→ TASK REQUIREMENTS: Leave out the images; return the rest of the data exactly.

→ DATA SHOWN:
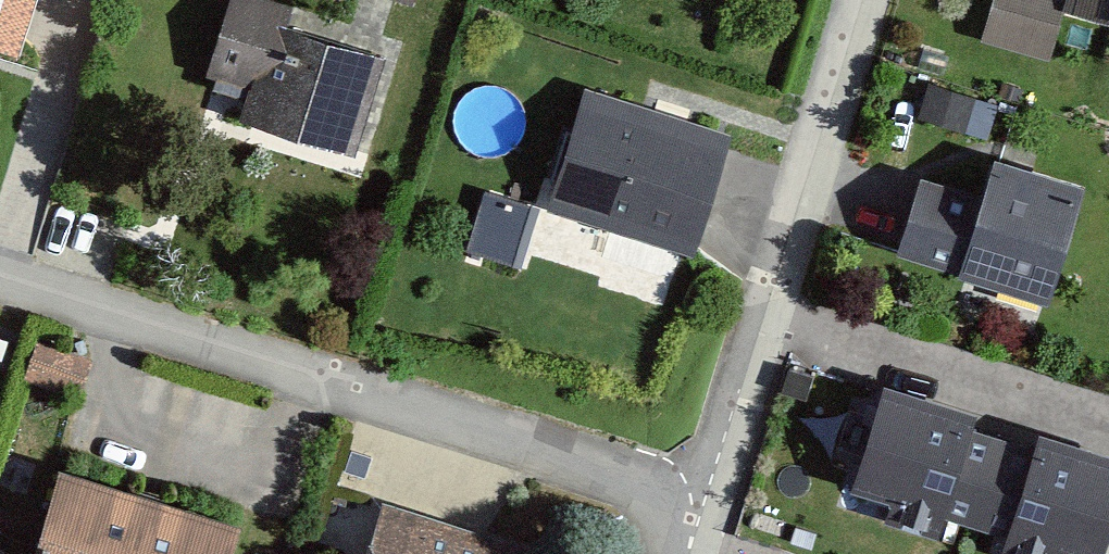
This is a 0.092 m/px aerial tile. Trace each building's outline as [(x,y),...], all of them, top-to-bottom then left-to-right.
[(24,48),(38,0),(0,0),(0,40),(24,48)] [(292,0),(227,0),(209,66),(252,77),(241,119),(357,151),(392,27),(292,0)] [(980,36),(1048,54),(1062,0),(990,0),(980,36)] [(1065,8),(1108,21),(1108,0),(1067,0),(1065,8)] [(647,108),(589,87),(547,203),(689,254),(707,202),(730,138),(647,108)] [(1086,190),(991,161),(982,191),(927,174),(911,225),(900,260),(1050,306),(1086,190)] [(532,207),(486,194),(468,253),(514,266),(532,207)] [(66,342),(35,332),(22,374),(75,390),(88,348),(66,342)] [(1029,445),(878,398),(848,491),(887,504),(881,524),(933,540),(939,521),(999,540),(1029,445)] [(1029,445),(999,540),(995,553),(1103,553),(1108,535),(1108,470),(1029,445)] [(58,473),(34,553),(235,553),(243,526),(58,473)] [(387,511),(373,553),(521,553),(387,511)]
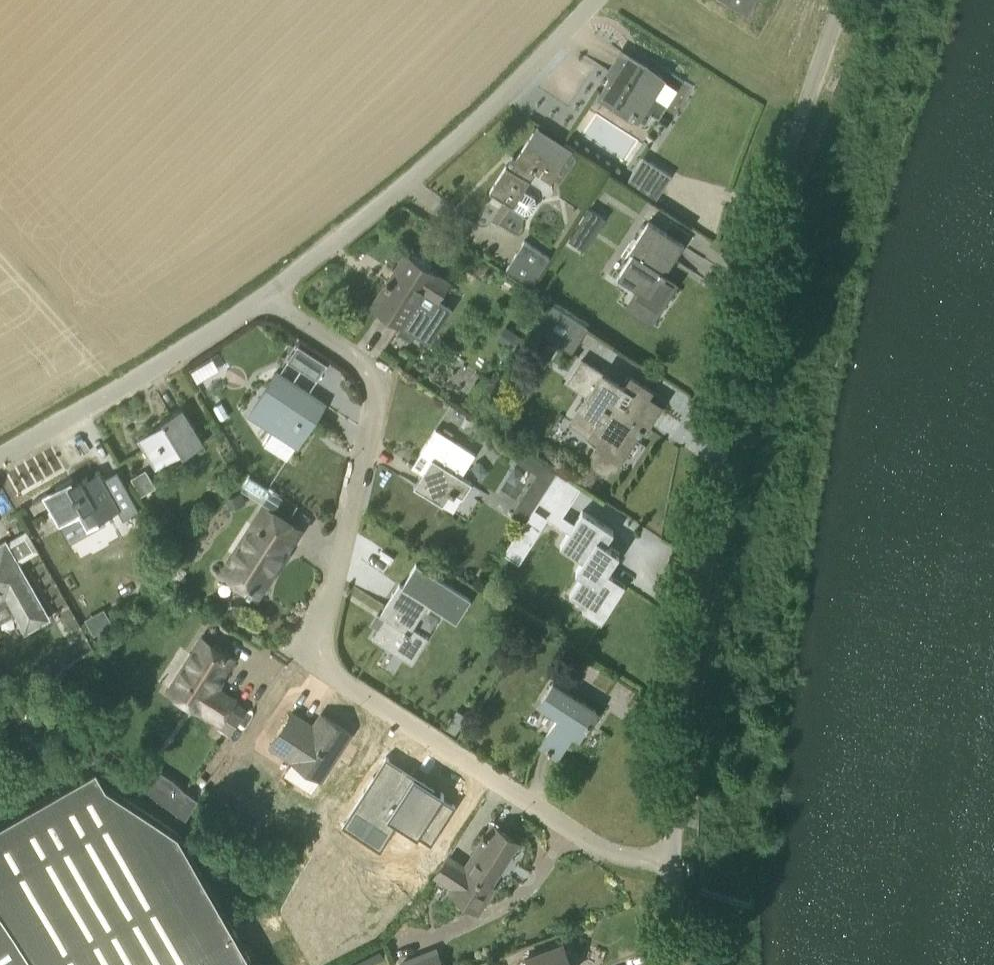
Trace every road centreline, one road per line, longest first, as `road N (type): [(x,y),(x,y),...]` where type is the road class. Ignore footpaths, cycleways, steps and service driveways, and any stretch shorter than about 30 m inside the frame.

→ RESPONSE TO THIS TASK:
This is a 0.092 m/px aerial tile. Trace each building's outline as [(x,y),...], all of them, top-to-bottom then left-to-right.
[(24,48),(38,0),(0,0),(0,40),(24,48)] [(292,0),(227,0),(209,66),(252,77),(241,119),(357,151),(392,27),(292,0)] [(980,36),(1048,54),(1062,0),(990,0),(980,36)] [(1065,8),(1108,21),(1108,0),(1067,0),(1065,8)] [(647,108),(589,87),(547,203),(689,254),(707,202),(730,138),(647,108)] [(1086,190),(991,161),(982,191),(927,174),(911,225),(900,260),(1050,306),(1086,190)] [(532,207),(486,194),(468,253),(514,266),(532,207)] [(66,342),(35,332),(22,374),(75,390),(88,348),(66,342)] [(1029,445),(878,398),(848,491),(887,504),(881,524),(933,540),(939,521),(999,540),(1029,445)] [(1029,445),(999,540),(995,553),(1103,553),(1108,535),(1108,470),(1029,445)] [(58,473),(34,553),(235,553),(243,526),(58,473)] [(387,511),(373,553),(521,553),(387,511)]
Trace every road centreline, one road per line, longest first, as `road N (type): [(x,y),(x,y),...]` where type is the road class. Ignore footpaths, cycleways, steps and service driveways, and any stretch shorter than about 30 m inside the frame.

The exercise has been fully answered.